*EXERCISE DESCRIPTION*
If a line of the data below holds the string "cutting", copy it.
INFORMATION section start
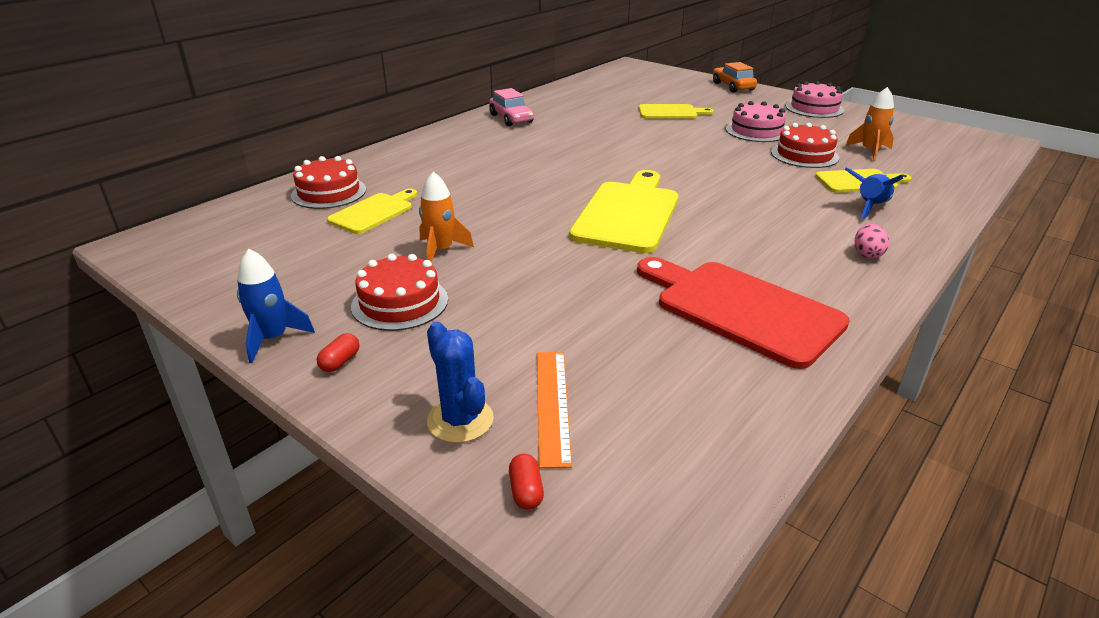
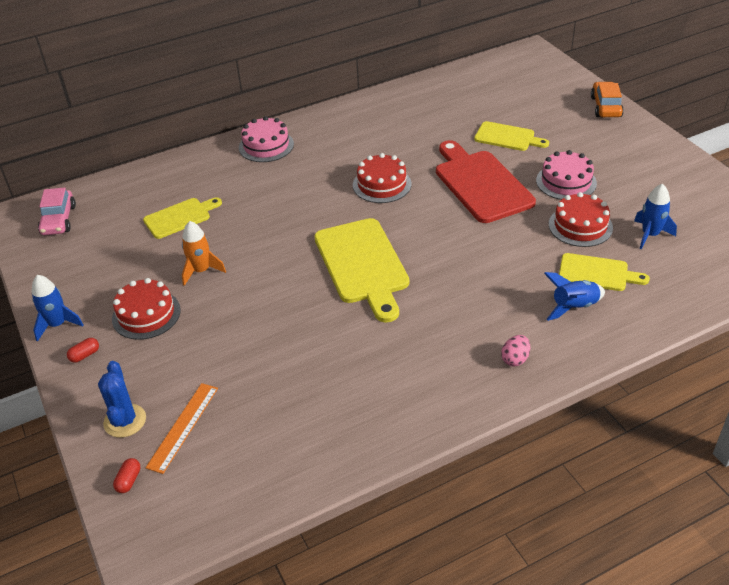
camera: 25 degrees right, 10 degrees up
(329, 192) = (161, 187): red cake -> red cake (382, 184)
(511, 118) = (356, 119): pink car -> pink car (59, 220)
(628, 214) = (363, 265): yellow cutting board -> yellow cutting board turned 120 degrees clockwise
(741, 309) = (365, 386): red cutting board -> red cutting board (480, 184)
(814, 108) = (658, 158): pink cake -> pink cake (266, 146)
(870, 151) = (650, 235): orange rocket -> blue rocket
INFORMATION section end
*ANSWER BELOW*
(628, 214) = (363, 265): yellow cutting board -> yellow cutting board turned 120 degrees clockwise
(741, 309) = (365, 386): red cutting board -> red cutting board (480, 184)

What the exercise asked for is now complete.